Out of the records below, copy all lines in which the word "TEMP" occurs.

Dataset records below:

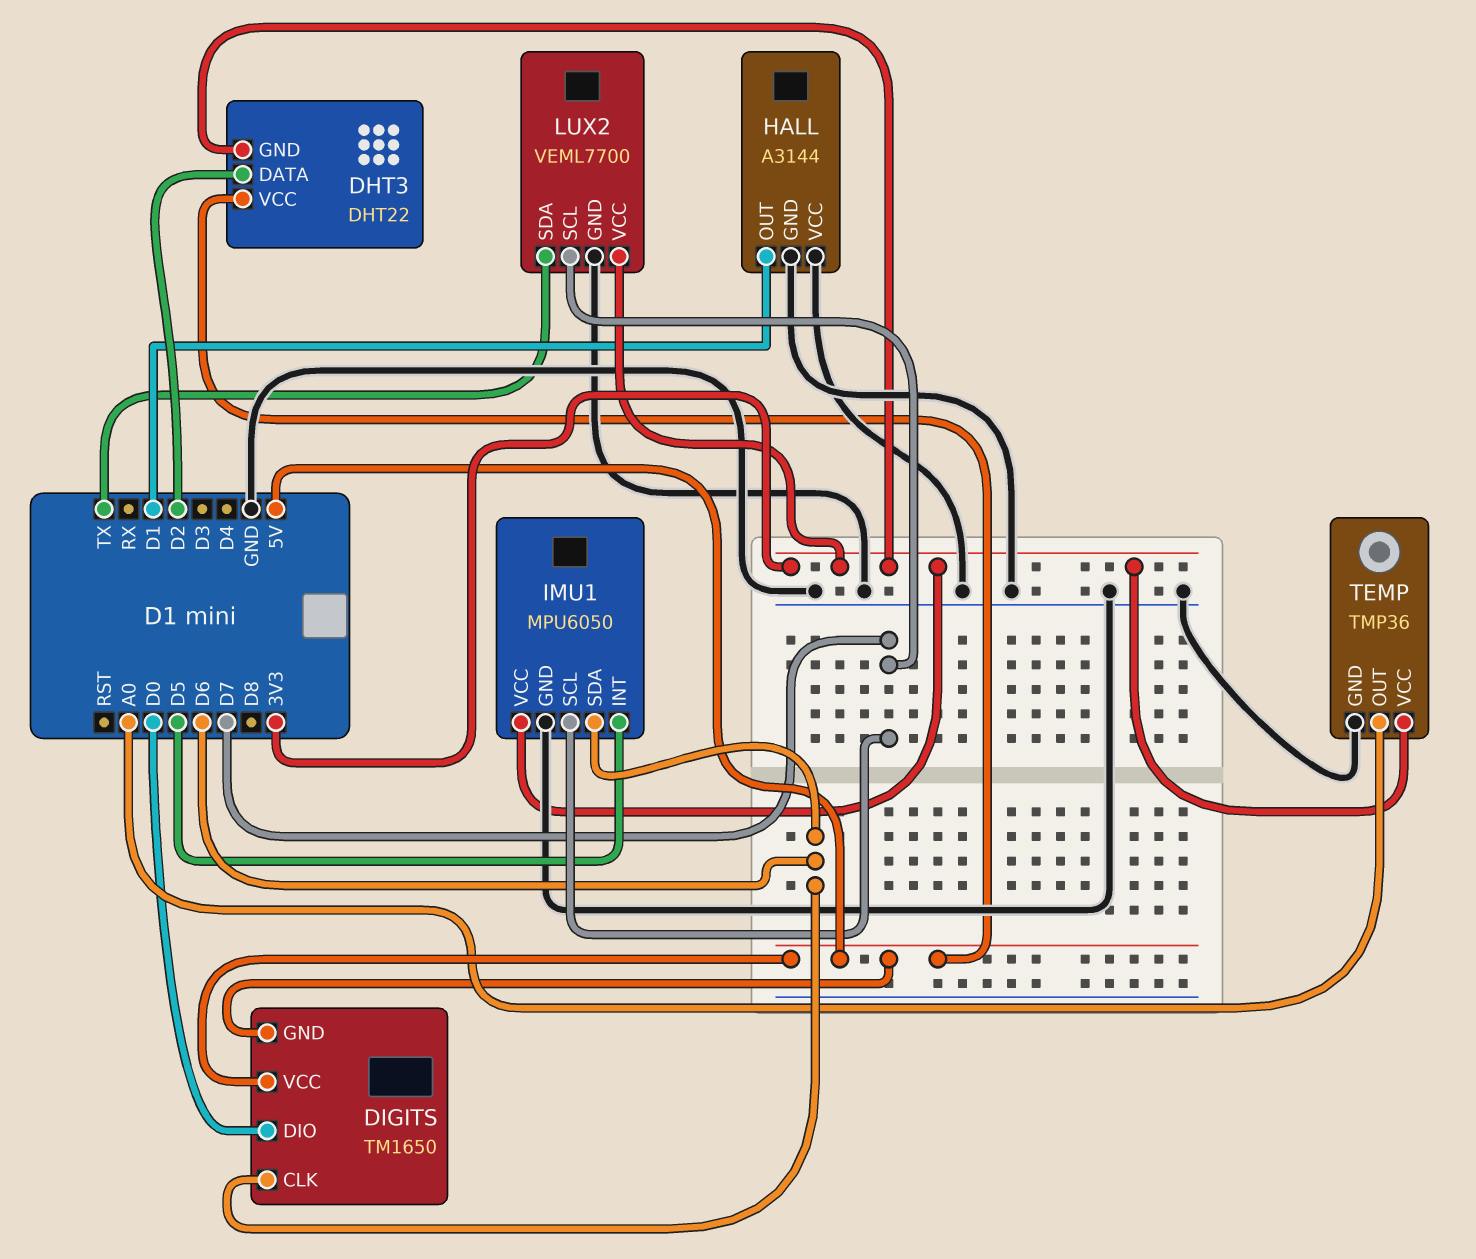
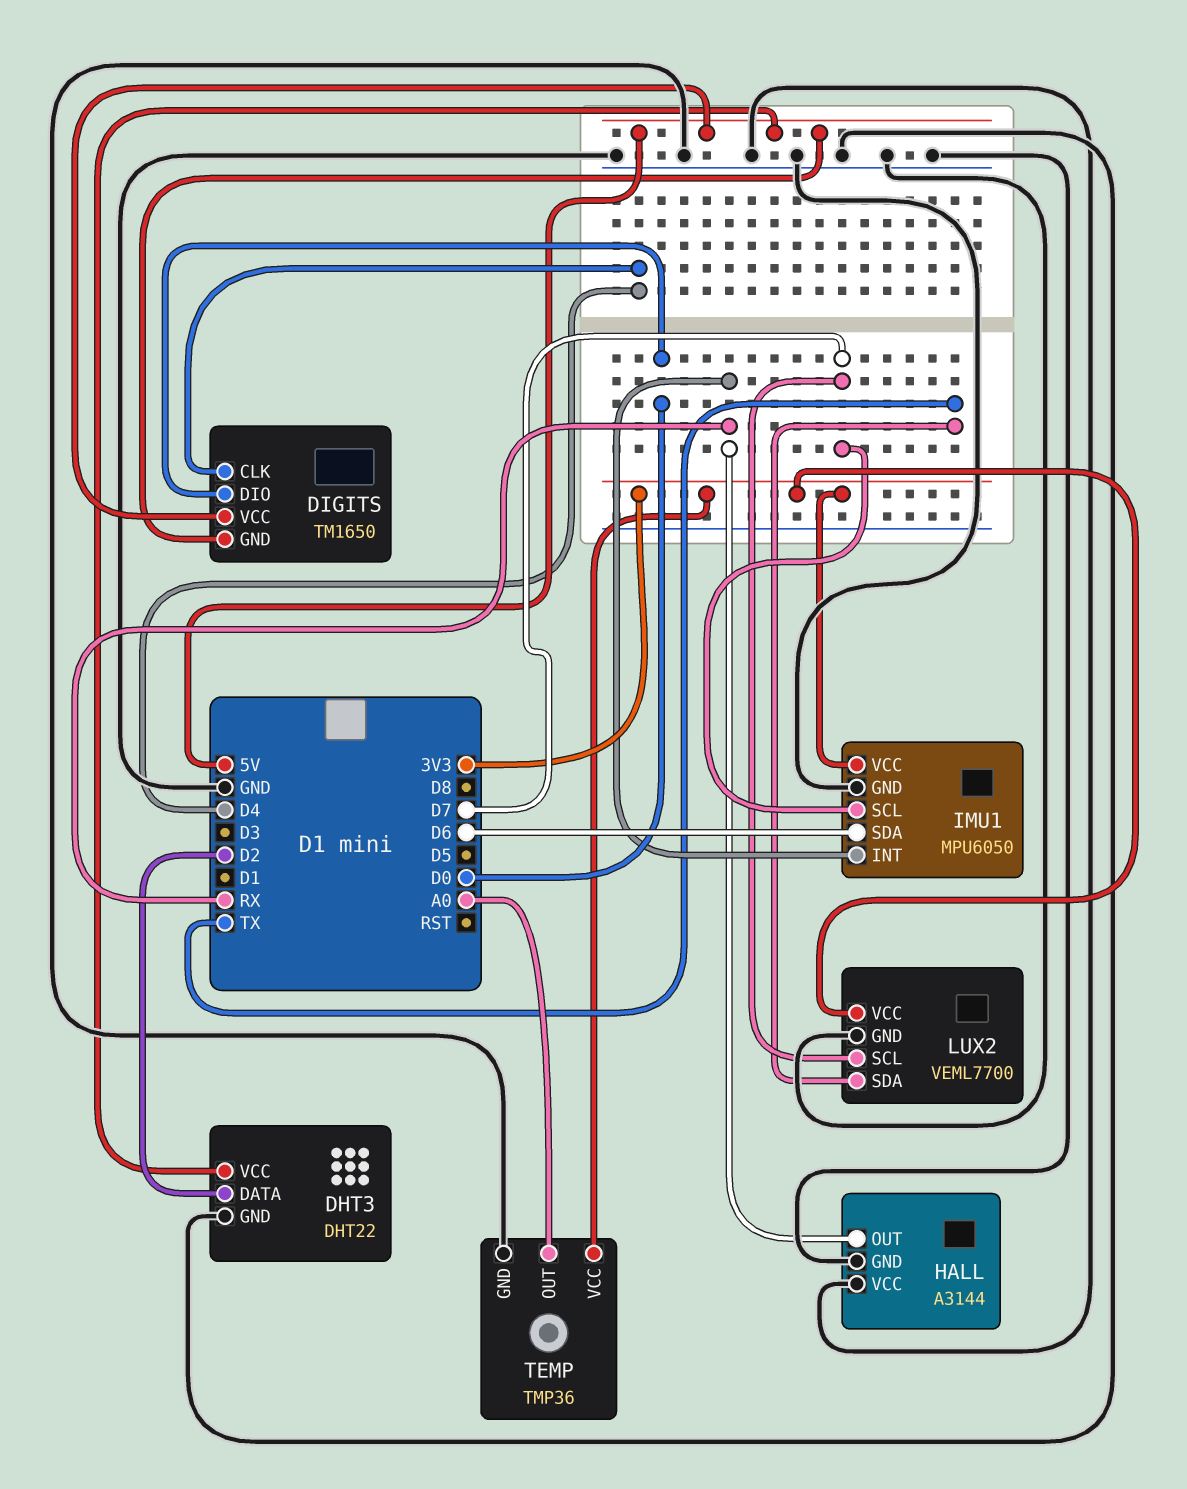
DHT3 pin GND: 3V3 -> GND
DIGITS pin CLK: D6 -> D4
HALL pin OUT: D1 -> RX
IMU1 pin INT: D5 -> RX

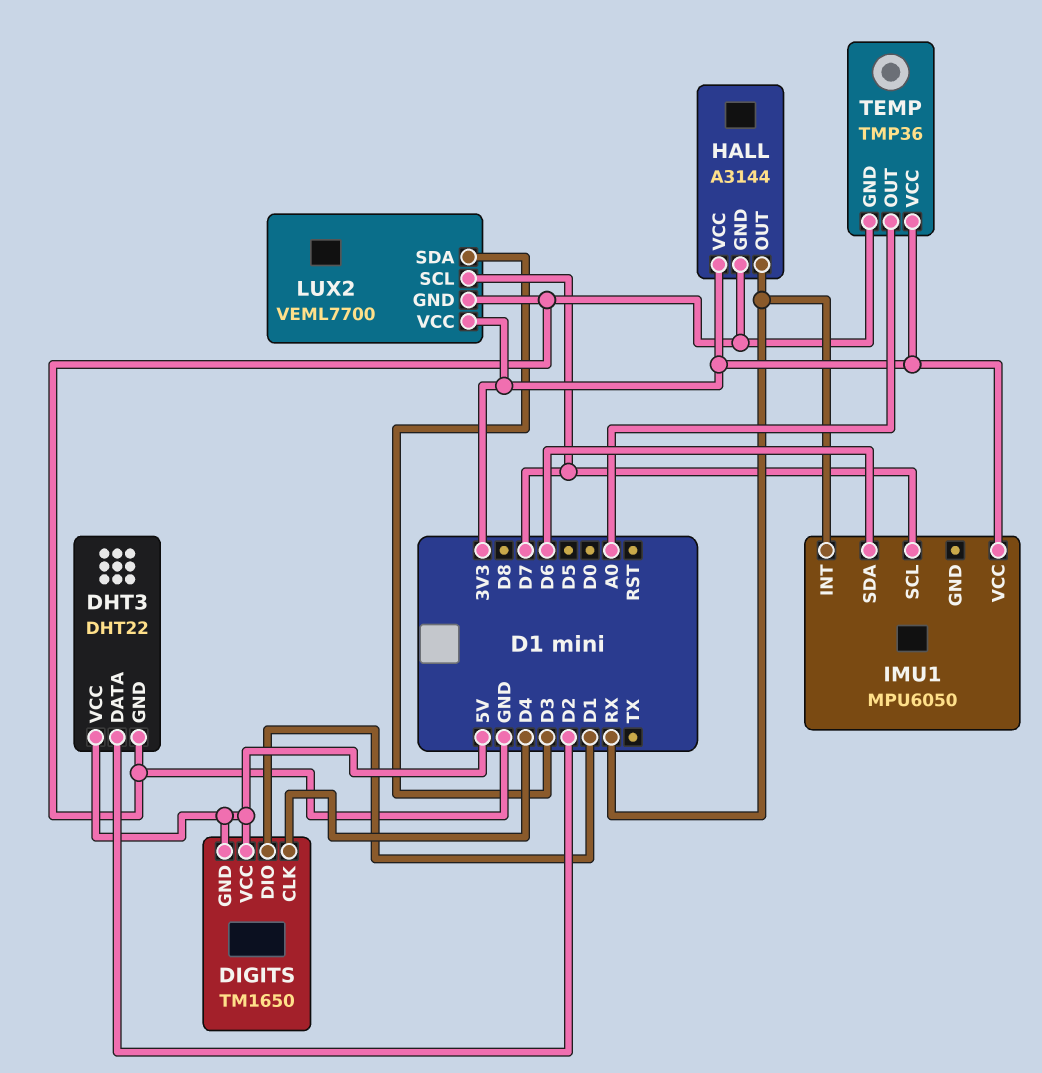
DIGITS pin DIO: D0 -> D1
HALL pin VCC: GND -> 3V3
IMU1 pin GND: GND -> none
LUX2 pin SDA: TX -> D3

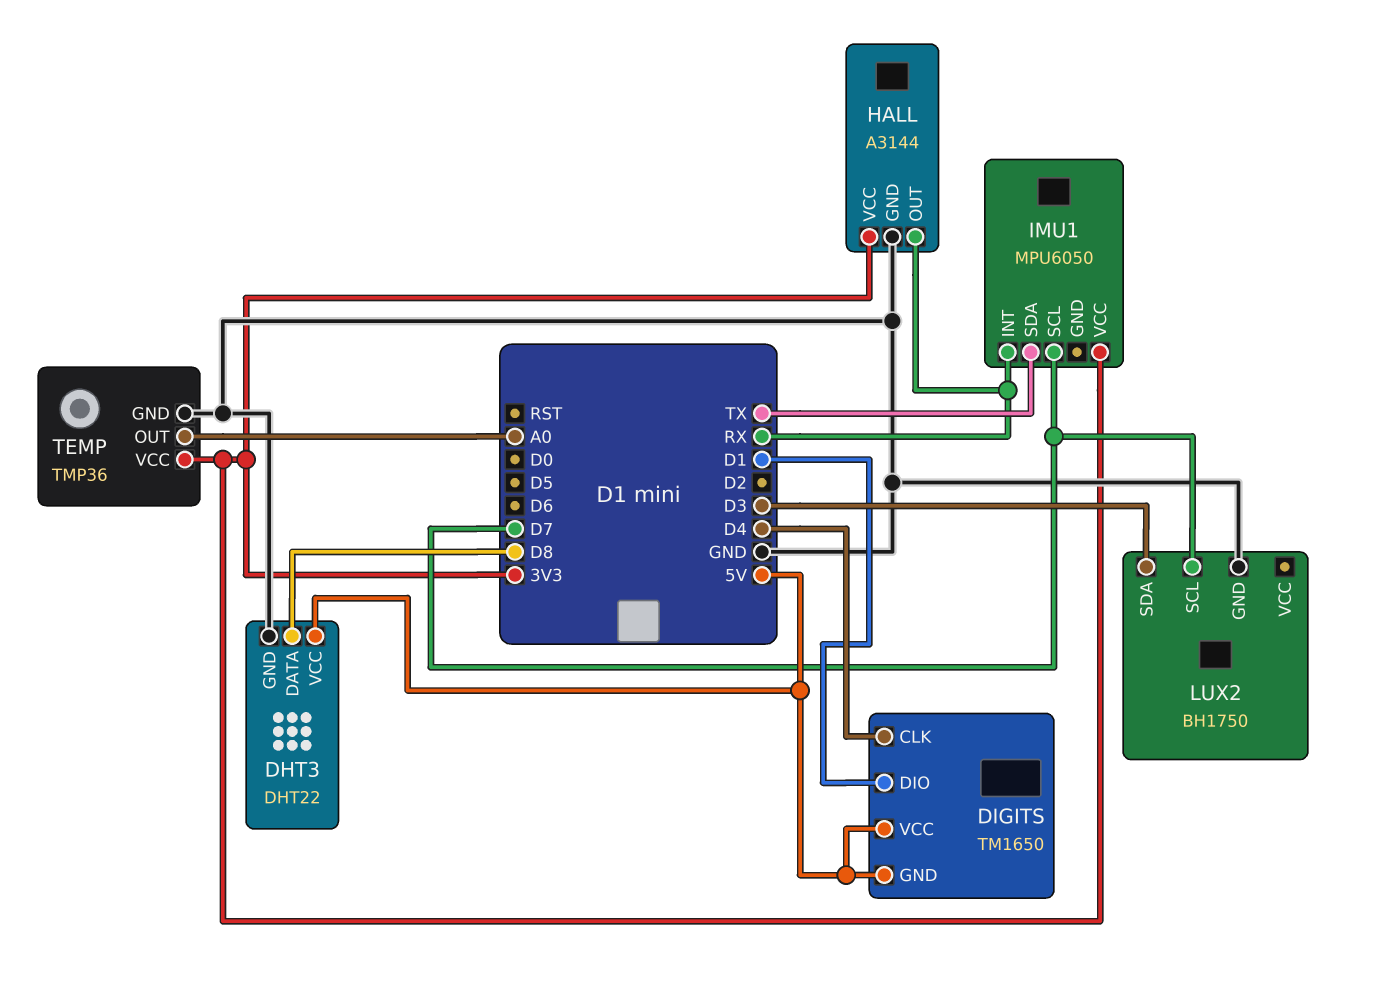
DHT3 pin DATA: D2 -> D8
IMU1 pin SDA: D6 -> TX
LUX2: VEML7700 -> BH1750
LUX2 pin VCC: 3V3 -> none

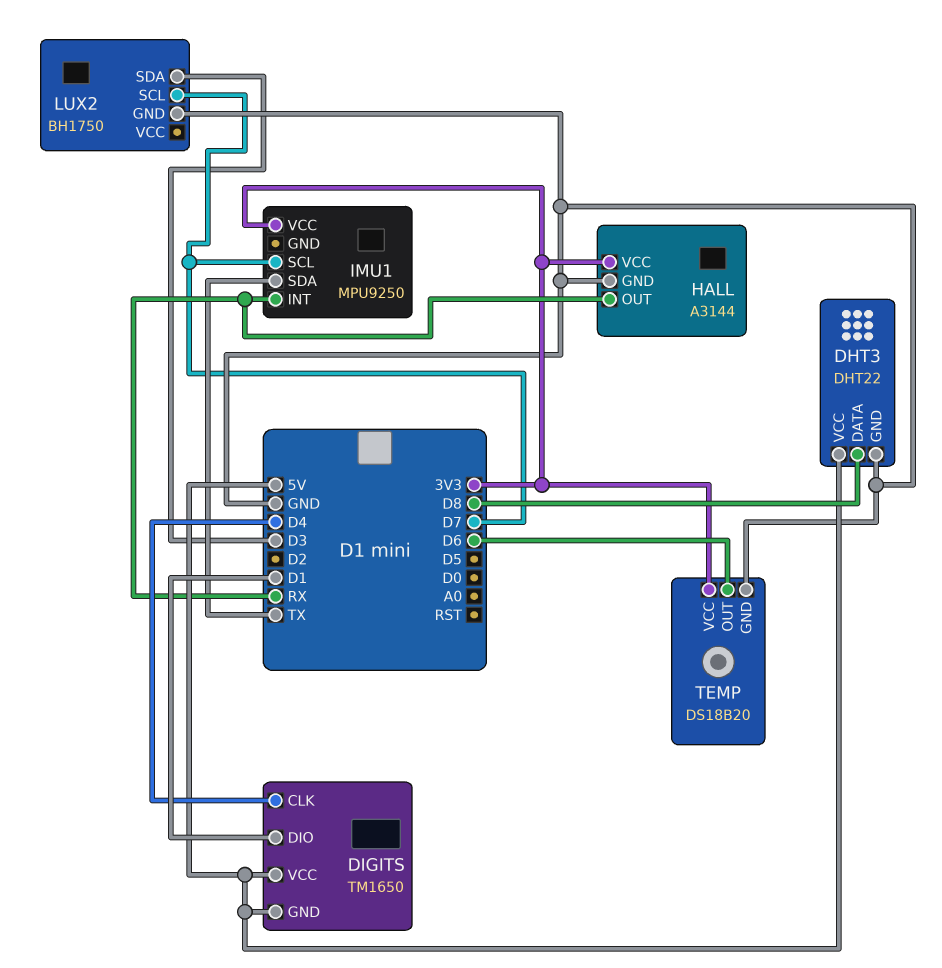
IMU1: MPU6050 -> MPU9250
TEMP: TMP36 -> DS18B20
TEMP pin OUT: A0 -> D6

End of Dataset records.

[Solution to this task]
TEMP: TMP36 -> DS18B20
TEMP pin OUT: A0 -> D6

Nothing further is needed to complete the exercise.